Object correspondence data:

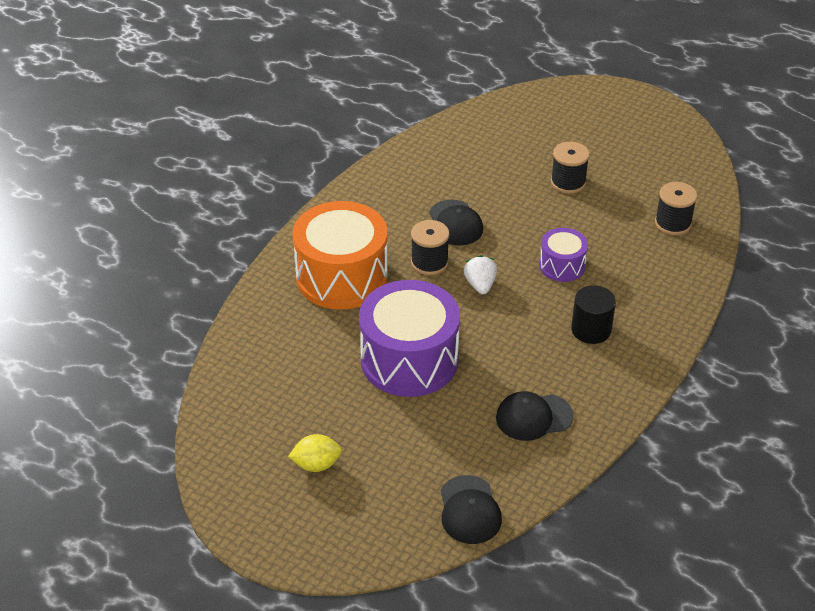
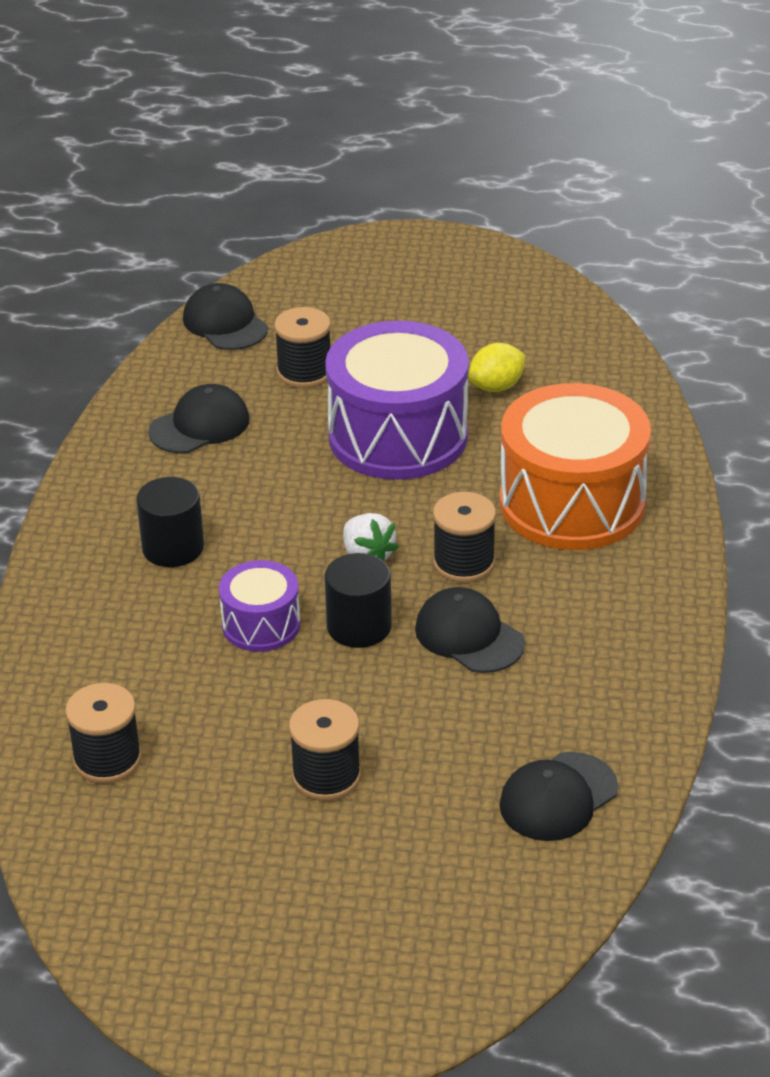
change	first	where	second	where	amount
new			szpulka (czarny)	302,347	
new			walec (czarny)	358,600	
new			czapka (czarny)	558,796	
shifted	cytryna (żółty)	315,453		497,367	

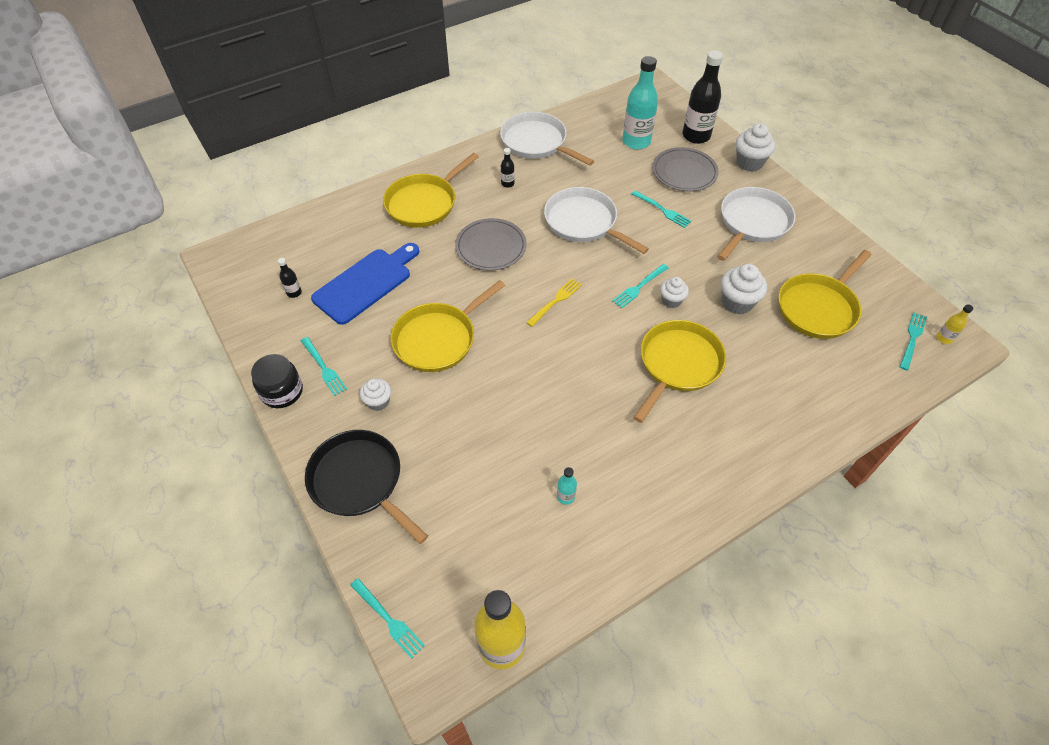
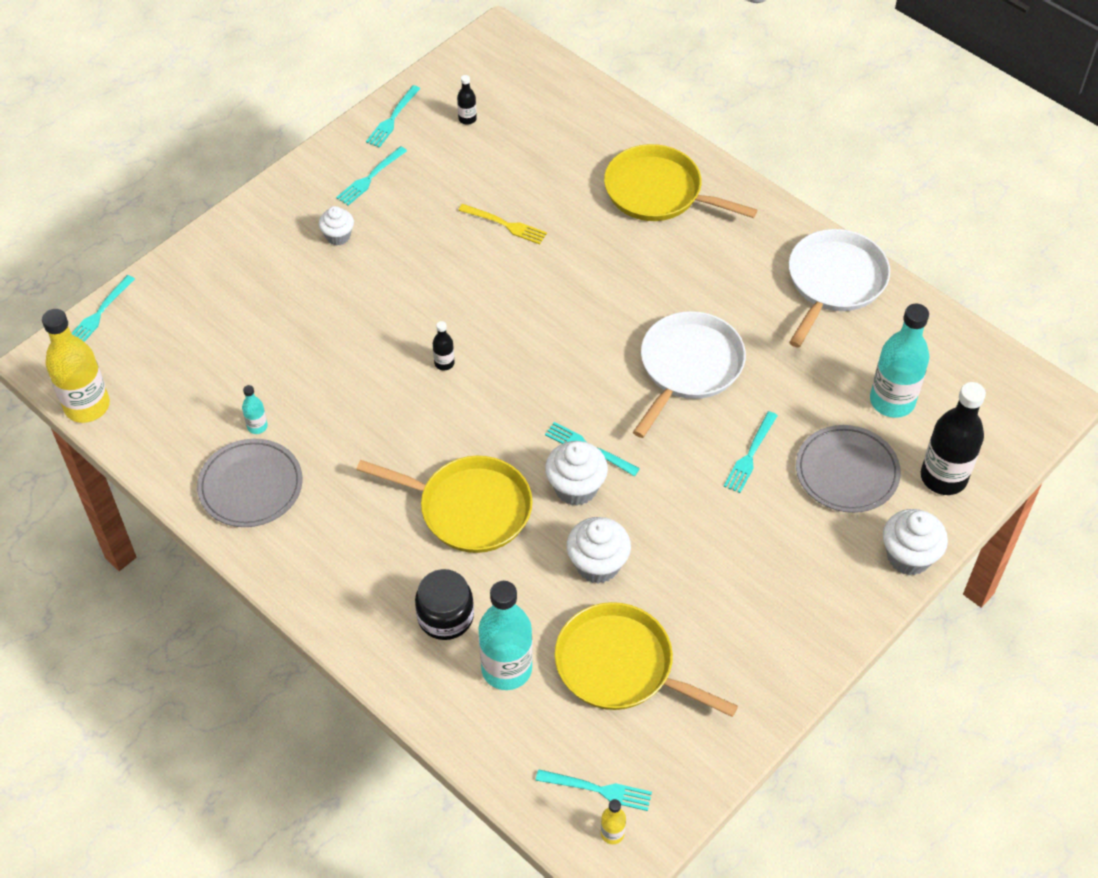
change	first	where	second	where	amount
gone	patelnia (czarny)	366,487			
gone	deska do krojenia (niebieski)	365,284			
gone	patelnia (żółty)	448,326			
gone	patelnia (biały)	756,224			
new			widelec (turkusowy)	393,116	
new			butelka (turkusowy)	505,635	
shifted	słoik (czarny)	277,381		444,604	
shifted	talerz (szary)	491,244		250,483	
shifted	butelka (czarny)	508,168		443,345	
shifted	widelec (żółty)	554,303		502,224	
scaled	muffinka (biały)	674,292		576,473	x1.59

*WHAT TO DO*. The response must repeat all the lines above exactly and include no pictures.

*SOLUTION TO THE EXERCISE*.
change	first	where	second	where	amount
new			szpulka (czarny)	302,347	
new			walec (czarny)	358,600	
new			czapka (czarny)	558,796	
shifted	cytryna (żółty)	315,453		497,367	

change	first	where	second	where	amount
gone	patelnia (czarny)	366,487			
gone	deska do krojenia (niebieski)	365,284			
gone	patelnia (żółty)	448,326			
gone	patelnia (biały)	756,224			
new			widelec (turkusowy)	393,116	
new			butelka (turkusowy)	505,635	
shifted	słoik (czarny)	277,381		444,604	
shifted	talerz (szary)	491,244		250,483	
shifted	butelka (czarny)	508,168		443,345	
shifted	widelec (żółty)	554,303		502,224	
scaled	muffinka (biały)	674,292		576,473	x1.59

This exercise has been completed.